_Requirement_: Give back the whole listing verbatim, printing none of its pictures.

_Data excerpts_:
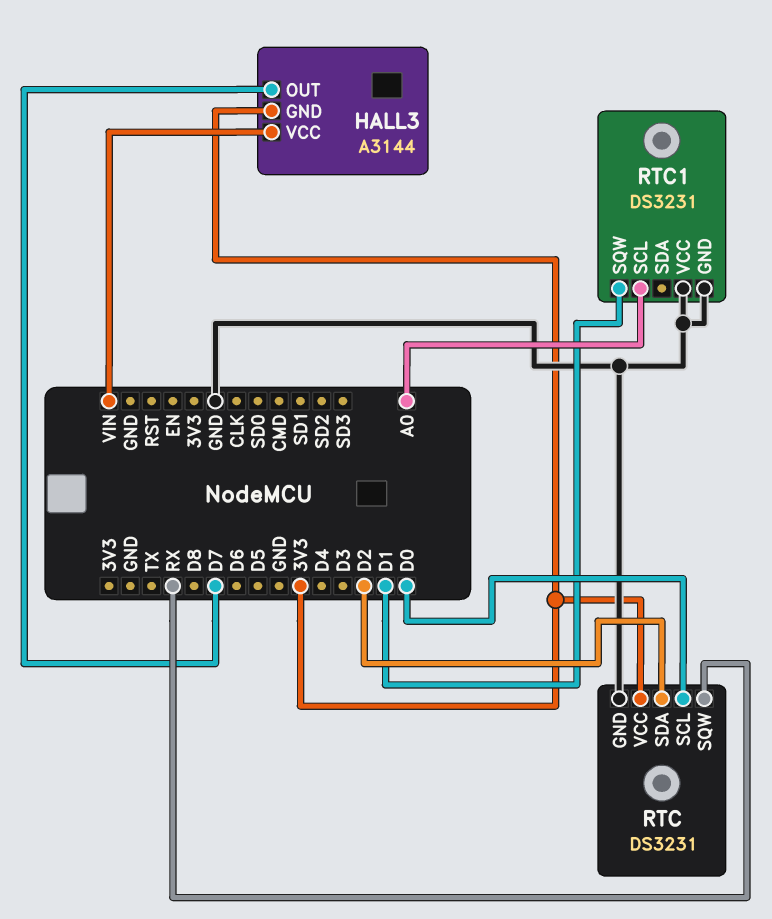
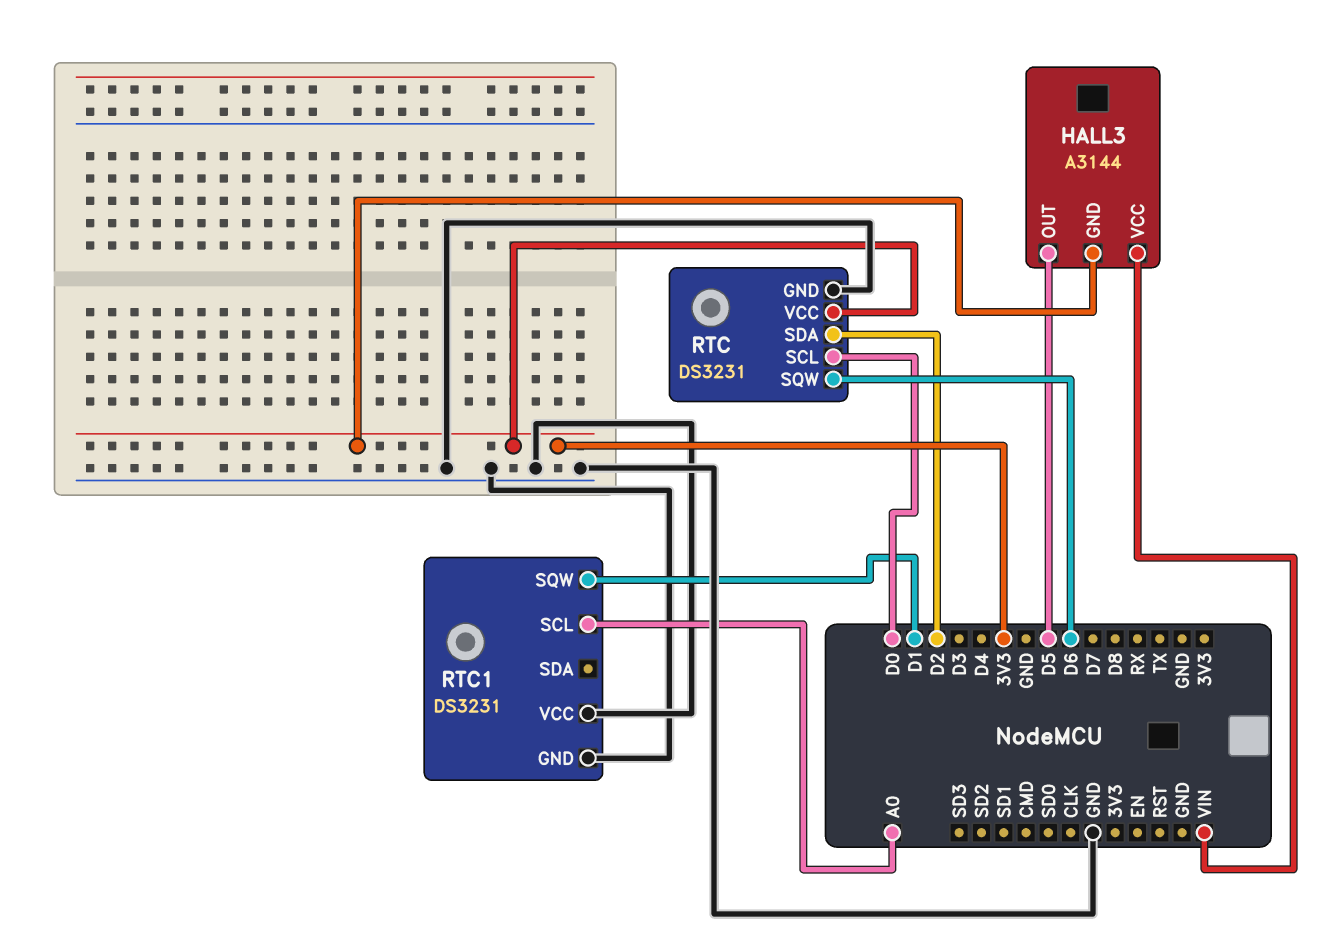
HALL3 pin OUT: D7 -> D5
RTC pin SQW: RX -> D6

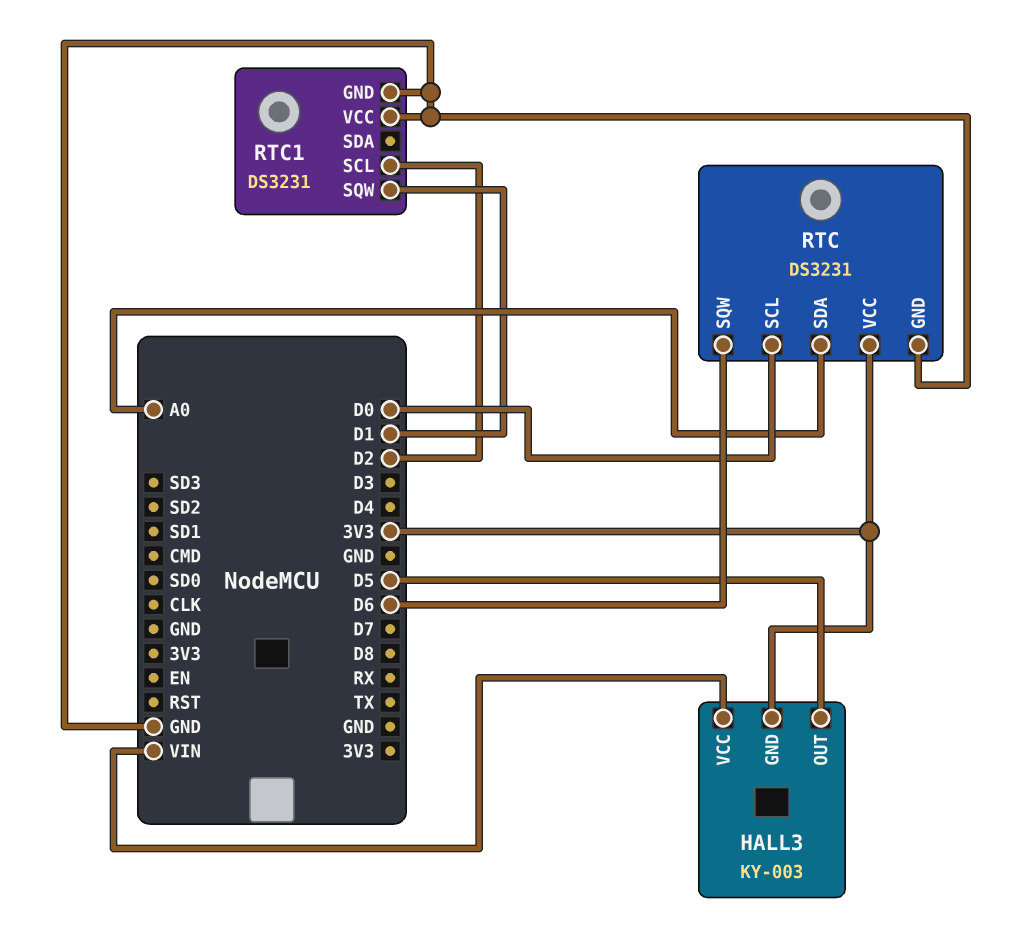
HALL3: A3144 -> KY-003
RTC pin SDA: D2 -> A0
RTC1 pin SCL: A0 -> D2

_Result for this exercise_:
HALL3 pin OUT: D7 -> D5
RTC pin SQW: RX -> D6

HALL3: A3144 -> KY-003
RTC pin SDA: D2 -> A0
RTC1 pin SCL: A0 -> D2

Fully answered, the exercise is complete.